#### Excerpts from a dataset
Content starts

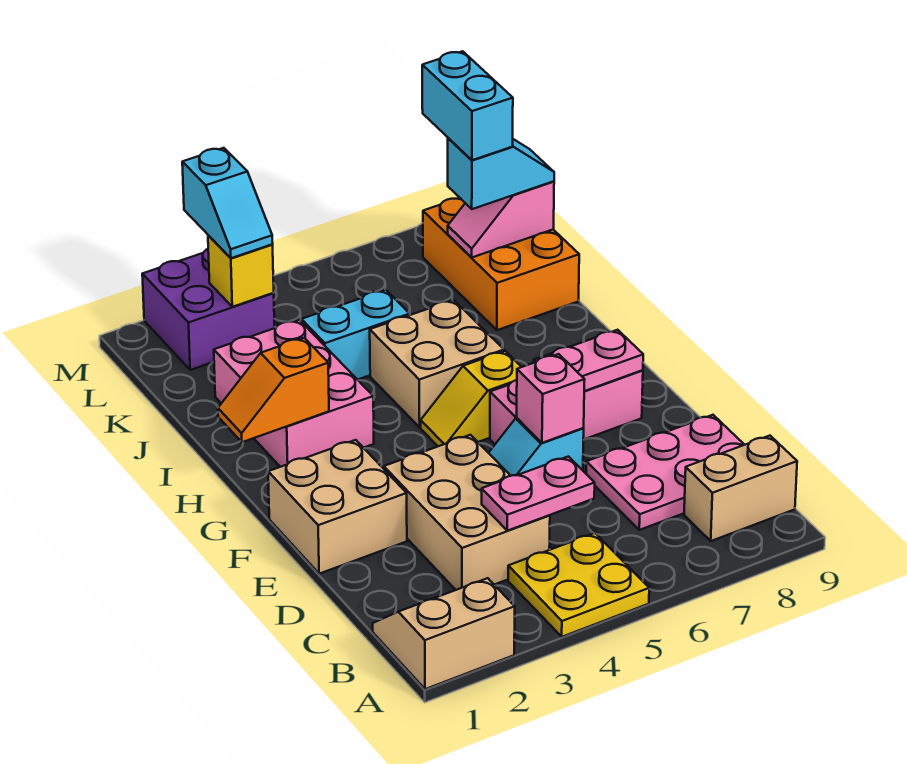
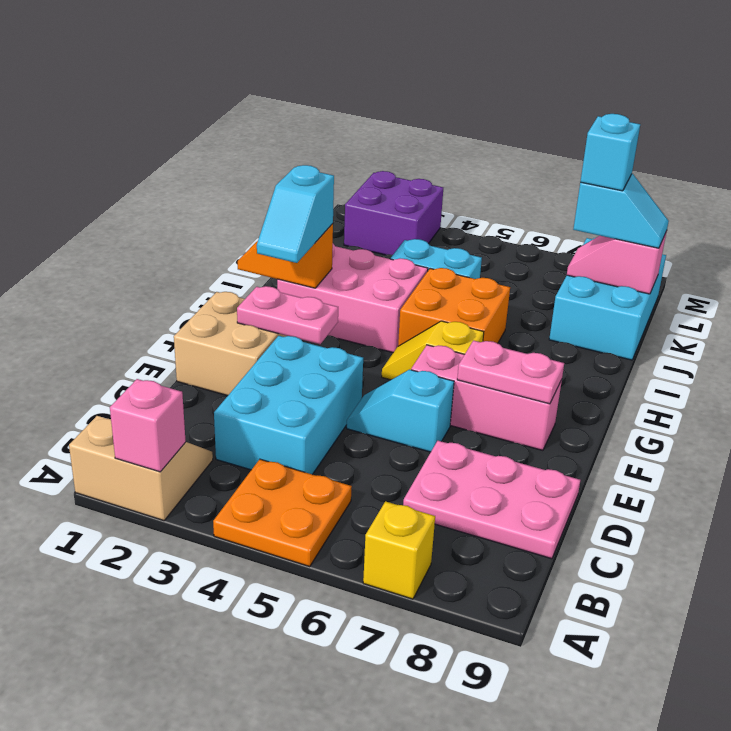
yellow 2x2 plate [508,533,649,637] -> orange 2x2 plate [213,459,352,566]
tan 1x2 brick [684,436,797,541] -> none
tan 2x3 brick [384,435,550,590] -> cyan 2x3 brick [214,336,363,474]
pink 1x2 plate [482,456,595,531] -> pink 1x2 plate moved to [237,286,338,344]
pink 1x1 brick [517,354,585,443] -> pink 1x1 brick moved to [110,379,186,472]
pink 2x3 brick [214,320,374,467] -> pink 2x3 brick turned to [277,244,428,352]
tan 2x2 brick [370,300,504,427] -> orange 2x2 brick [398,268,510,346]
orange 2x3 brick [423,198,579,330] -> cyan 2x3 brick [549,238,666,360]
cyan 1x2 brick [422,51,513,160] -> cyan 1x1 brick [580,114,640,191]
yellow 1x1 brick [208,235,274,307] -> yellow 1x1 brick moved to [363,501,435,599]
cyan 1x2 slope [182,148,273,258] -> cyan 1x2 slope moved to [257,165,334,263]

Content ends

#### INSTRUCTION
Check each line above for "plate" and return the ones that have it.

#### RESPONSE AREA
yellow 2x2 plate [508,533,649,637] -> orange 2x2 plate [213,459,352,566]
pink 1x2 plate [482,456,595,531] -> pink 1x2 plate moved to [237,286,338,344]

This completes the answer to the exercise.